## Exercise goal:
Rewrite the lines of the listing from the line containing "Correct, brown woven" through the line containing "Question: In this" as a Markdown table with two columns, Row and Text, numbering each line. Leave out the blank lines and the pictures.

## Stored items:
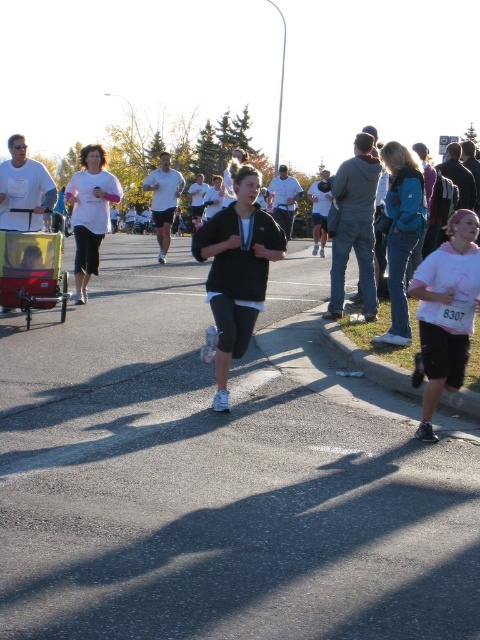
Does black cotton shirt at center have a smaller size compared to black matte running shoes at center?

Actually, black cotton shirt at center might be larger than black matte running shoes at center.

Can you confirm if black cotton shirt at center is wider than black matte running shoes at center?

Indeed, black cotton shirt at center has a greater width compared to black matte running shoes at center.

Locate an element on the screen. black cotton shirt at center is located at coordinates (165, 355).

What are the coordinates of `black cotton shirt at center` in the screenshot? It's located at (165, 355).

Who is more distant from viewer, (266, 323) or (31, 244)?

The point (266, 323) is more distant.

The width and height of the screenshot is (480, 640). Identify the location of black cotton shirt at center. (165, 355).

Which is behind, point (236, 330) or point (116, 186)?

Point (116, 186)

Does black matte running shoes at center have a greater height compared to white cotton shirt at center?

In fact, black matte running shoes at center may be shorter than white cotton shirt at center.

At what (x,y) coordinates should I click in order to perform the action: click on black matte running shoes at center. Please return your answer as a coordinate pair (x, y). Image resolution: width=480 pixels, height=640 pixels. Looking at the image, I should click on (236, 273).

Locate an element on the screen. The image size is (480, 640). black matte running shoes at center is located at coordinates (236, 273).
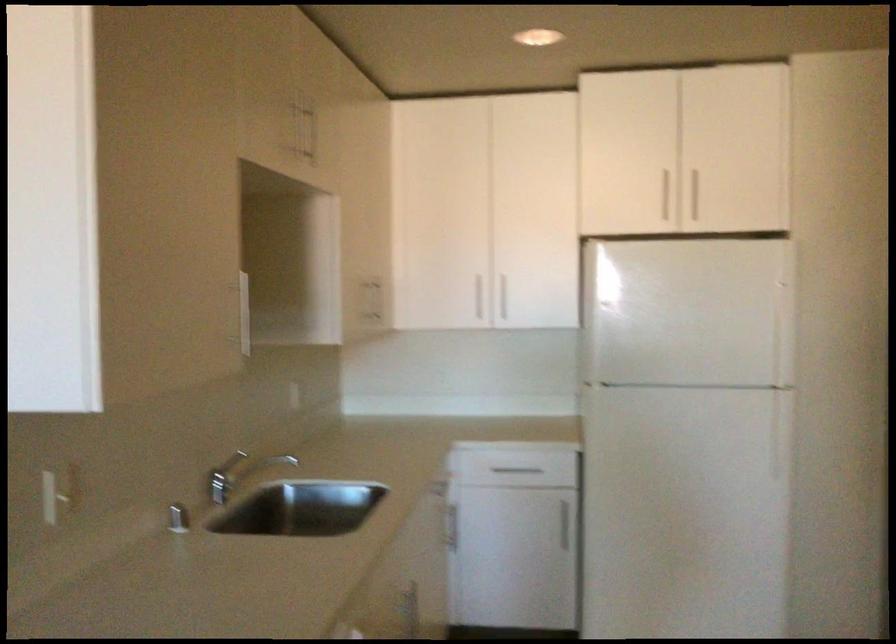
What do you see at coordinates (685, 512) in the screenshot?
I see `the refrigerator freezer door` at bounding box center [685, 512].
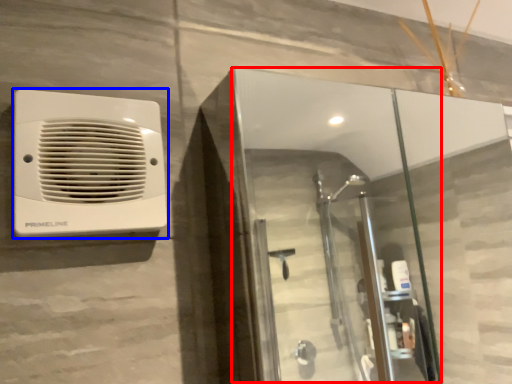
Question: Which point is further to the camera, screen door (highlighted by a red box) or home appliance (highlighted by a blue box)?

Choices:
 (A) screen door
 (B) home appliance

Answer: (B)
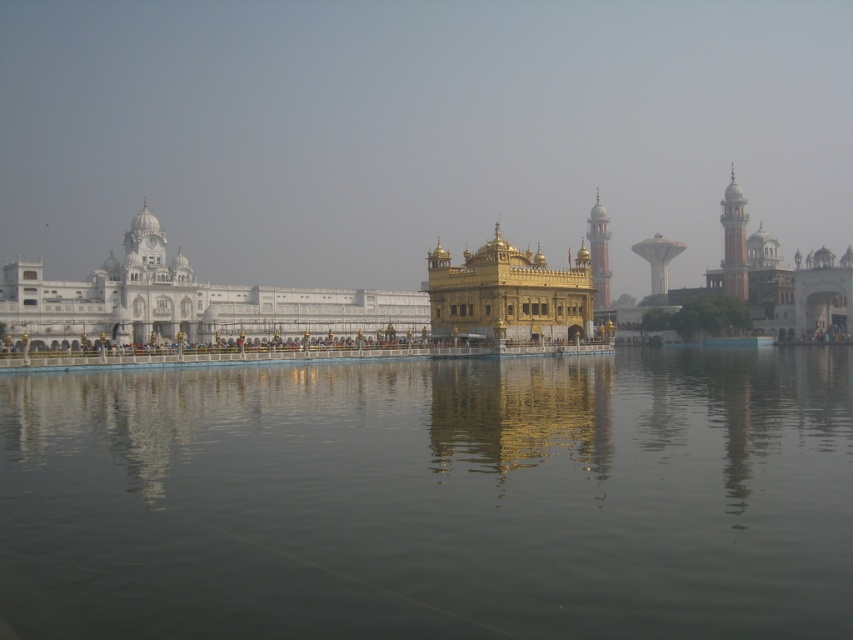
Who is more distant from viewer, (250, 368) or (106, 326)?

Point (106, 326)

Which is in front, point (846, 604) or point (509, 273)?

Positioned in front is point (846, 604).

Between point (287, 490) and point (67, 310), which one is positioned behind?

Positioned behind is point (67, 310).

The image size is (853, 640). I want to click on transparent water at center, so (434, 499).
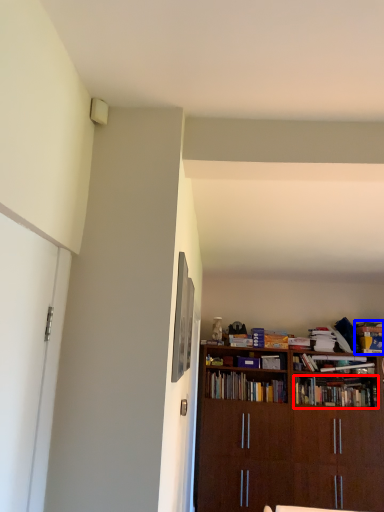
Question: Among these objects, which one is nearest to the camera, book (highlighted by a red box) or book (highlighted by a blue box)?

Choices:
 (A) book
 (B) book

Answer: (A)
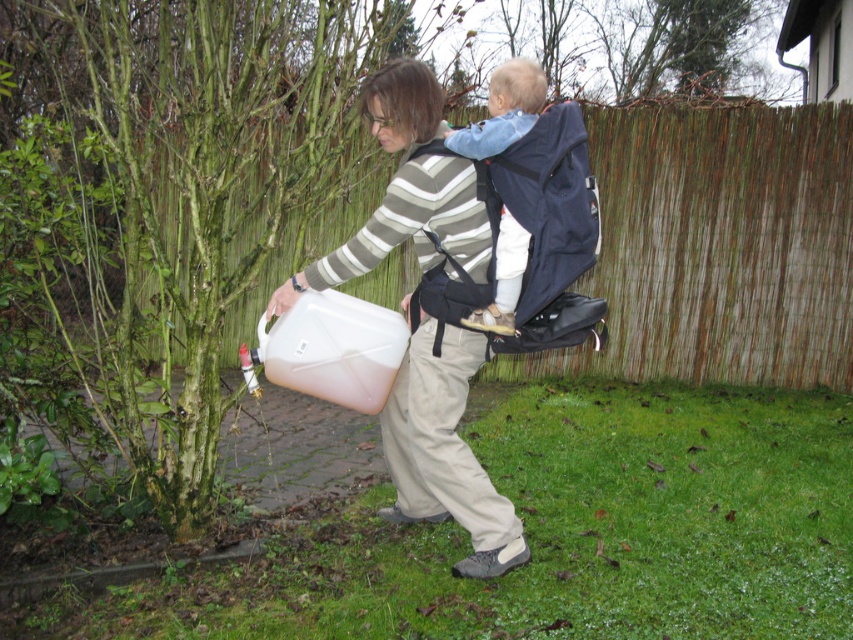
Who is higher up, brown woven fence at upper center or matte plastic container at center?

brown woven fence at upper center is higher up.

Does brown woven fence at upper center have a greater width compared to matte plastic container at center?

Yes, brown woven fence at upper center is wider than matte plastic container at center.

Between point (694, 129) and point (379, 132), which one is positioned in front?

Point (379, 132) is more forward.

Locate an element on the screen. This screenshot has height=640, width=853. brown woven fence at upper center is located at coordinates (720, 248).

Does brown woven fence at upper center have a greater height compared to blue fabric carrier at center?

Correct, brown woven fence at upper center is much taller as blue fabric carrier at center.

Which is in front, point (305, 230) or point (479, 140)?

Positioned in front is point (479, 140).

What do you see at coordinates (720, 248) in the screenshot?
I see `brown woven fence at upper center` at bounding box center [720, 248].

Locate an element on the screen. The width and height of the screenshot is (853, 640). brown woven fence at upper center is located at coordinates (720, 248).

Is point (491, 512) closer to viewer compared to point (485, 128)?

No, (491, 512) is further to viewer.

Does matte plastic container at center have a greater width compared to blue fabric carrier at center?

Yes, matte plastic container at center is wider than blue fabric carrier at center.

What do you see at coordinates (407, 189) in the screenshot? I see `matte plastic container at center` at bounding box center [407, 189].

Locate an element on the screen. This screenshot has height=640, width=853. matte plastic container at center is located at coordinates (407, 189).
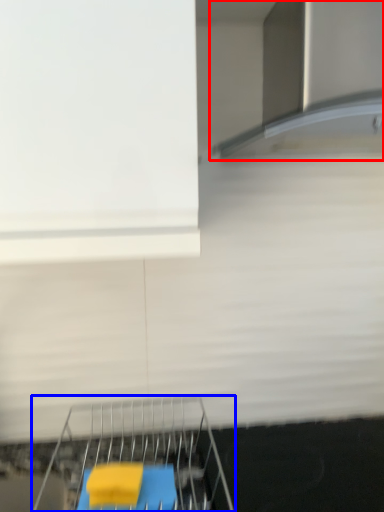
Question: Which of the following is the closest to the observer, exhaust hood (highlighted by a red box) or furniture (highlighted by a blue box)?

Choices:
 (A) exhaust hood
 (B) furniture

Answer: (A)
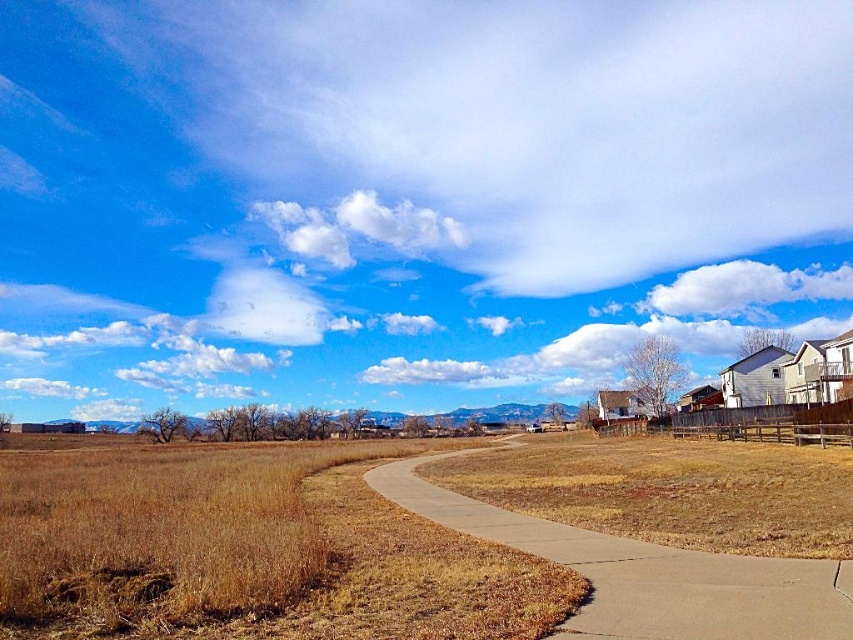
Question: Is smooth concrete path at center behind white fluffy cloud at upper right?

Choices:
 (A) yes
 (B) no

Answer: (B)

Question: In this image, where is white fluffy cloud at upper center located relative to white fluffy cloud at upper right?

Choices:
 (A) left
 (B) right

Answer: (A)

Question: Which of the following is the closest to the observer?

Choices:
 (A) white fluffy cloud at upper center
 (B) smooth concrete path at center

Answer: (B)

Question: Is smooth concrete path at center bigger than white fluffy cloud at upper right?

Choices:
 (A) no
 (B) yes

Answer: (A)

Question: Which point is farther from the camera taking this photo?

Choices:
 (A) (781, 624)
 (B) (387, 230)

Answer: (B)

Question: Which point is closer to the camera taking this photo?

Choices:
 (A) (427, 212)
 (B) (584, 572)
 (C) (744, 296)

Answer: (B)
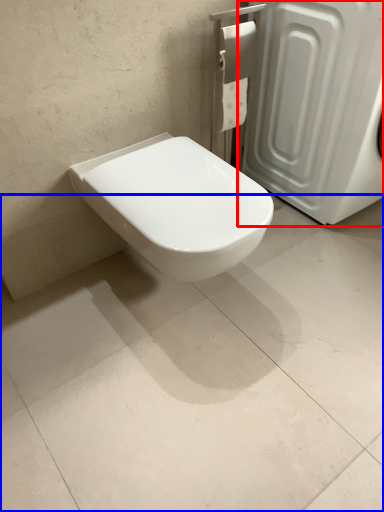
Question: Which of the following is the closest to the observer, screen door (highlighted by a red box) or concrete (highlighted by a blue box)?

Choices:
 (A) screen door
 (B) concrete

Answer: (B)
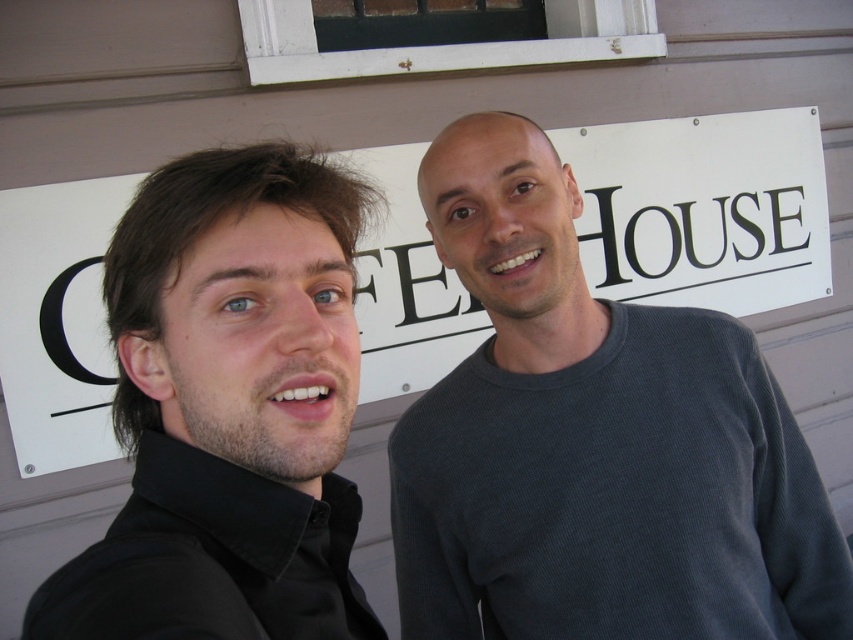
Question: Is gray ribbed sweater at center smaller than white paper sign at center?

Choices:
 (A) yes
 (B) no

Answer: (A)

Question: Is black matte shirt at left bigger than white paper sign at center?

Choices:
 (A) no
 (B) yes

Answer: (A)

Question: Which point is closer to the camera?

Choices:
 (A) (451, 275)
 (B) (512, 240)

Answer: (B)

Question: Does black matte shirt at left have a smaller size compared to white paper sign at center?

Choices:
 (A) no
 (B) yes

Answer: (B)

Question: Estimate the real-world distances between objects in this image. Which object is farther from the gray ribbed sweater at center?

Choices:
 (A) black matte shirt at left
 (B) white paper sign at center

Answer: (B)

Question: Which point is closer to the camera?

Choices:
 (A) (279, 490)
 (B) (540, 525)

Answer: (A)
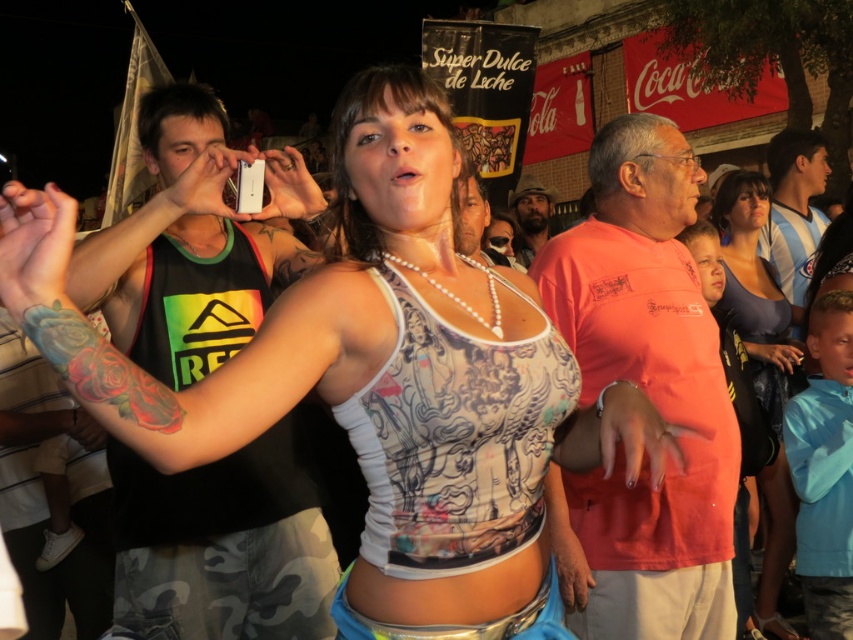
You are a photographer at a festival and want to capture both the blue and white striped shirt at right and the beige fabric hat at upper center in the same frame. Which object should you adjust your camera to focus on first to ensure both are in the shot?

You should focus on the beige fabric hat at upper center first because the blue and white striped shirt at right is to the right of it, so adjusting the frame to include the hat will naturally include the shirt on its right side.

You are a photographer at the event and want to capture both the orange cotton shirt at center and the matte blue tank top at center in the same frame. Since you want to highlight the height difference between them, which one should you position closer to the bottom of the frame?

The orange cotton shirt at center is taller than the matte blue tank top at center, so to emphasize their height difference, position the orange cotton shirt at center closer to the bottom of the frame so it appears larger, while placing the matte blue tank top at center higher up to make it look smaller.

You are a photographer at the event and need to choose between two outfits for a closeup shot. The matte blue tank top at center and the blue and white striped shirt at right. Which one would you pick if you want the outfit to appear more slimming?

The matte blue tank top at center is thinner than the blue and white striped shirt at right, so it would be the better choice for a slimming effect.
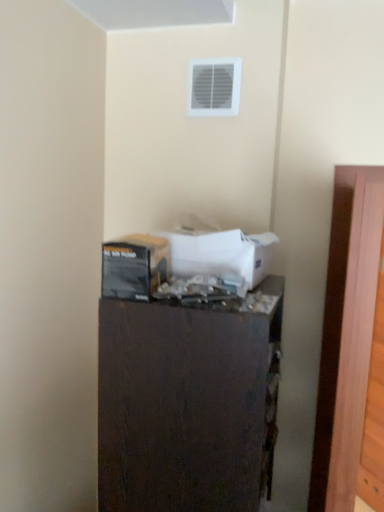
Question: Is dark wood dresser at center behind wooden at right?

Choices:
 (A) no
 (B) yes

Answer: (B)

Question: Can wooden at right be found inside dark wood dresser at center?

Choices:
 (A) no
 (B) yes

Answer: (A)

Question: From a real-world perspective, is dark wood dresser at center below wooden at right?

Choices:
 (A) no
 (B) yes

Answer: (B)

Question: Is the position of dark wood dresser at center less distant than that of wooden at right?

Choices:
 (A) yes
 (B) no

Answer: (B)

Question: Does dark wood dresser at center have a larger size compared to wooden at right?

Choices:
 (A) no
 (B) yes

Answer: (B)

Question: Is point (215, 105) positioned closer to the camera than point (157, 278)?

Choices:
 (A) closer
 (B) farther

Answer: (B)

Question: From a real-world perspective, relative to matte black box at center, which is the second box from right to left, is white plastic vent at upper center vertically above or below?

## Written response:
| Row | Text |
|---|---|
| 1 | Correct, brown woven fence at upper center is much taller as blue fabric carrier at center. |
| 2 | Which is in front, point (305, 230) or point (479, 140)? |
| 3 | Positioned in front is point (479, 140). |
| 4 | What do you see at coordinates (720, 248) in the screenshot? |
| 5 | I see `brown woven fence at upper center` at bounding box center [720, 248]. |
| 6 | Locate an element on the screen. The width and height of the screenshot is (853, 640). brown woven fence at upper center is located at coordinates (720, 248). |
| 7 | Is point (491, 512) closer to viewer compared to point (485, 128)? |
| 8 | No, (491, 512) is further to viewer. |
| 9 | Does matte plastic container at center have a greater width compared to blue fabric carrier at center? |
| 10 | Yes, matte plastic container at center is wider than blue fabric carrier at center. |
| 11 | What do you see at coordinates (407, 189) in the screenshot? I see `matte plastic container at center` at bounding box center [407, 189]. |
| 12 | Locate an element on the screen. This screenshot has height=640, width=853. matte plastic container at center is located at coordinates (407, 189). |
| 13 | Question: Which of the following is the closest to the observer, exhaust hood (highlighted by a red box) or furniture (highlighted by a blue box)? |
| 14 | Choices: |
| 15 |  (A) exhaust hood |
| 16 |  (B) furniture |
| 17 | Answer: (A) |
| 18 | Question: Is smooth concrete path at center behind white fluffy cloud at upper right? |
| 19 | Choices: |
| 20 |  (A) yes |
| 21 |  (B) no |
| 22 | Answer: (B) |
| 23 | Question: In this image, where is white fluffy cloud at upper center located relative to white fluffy cloud at upper right? |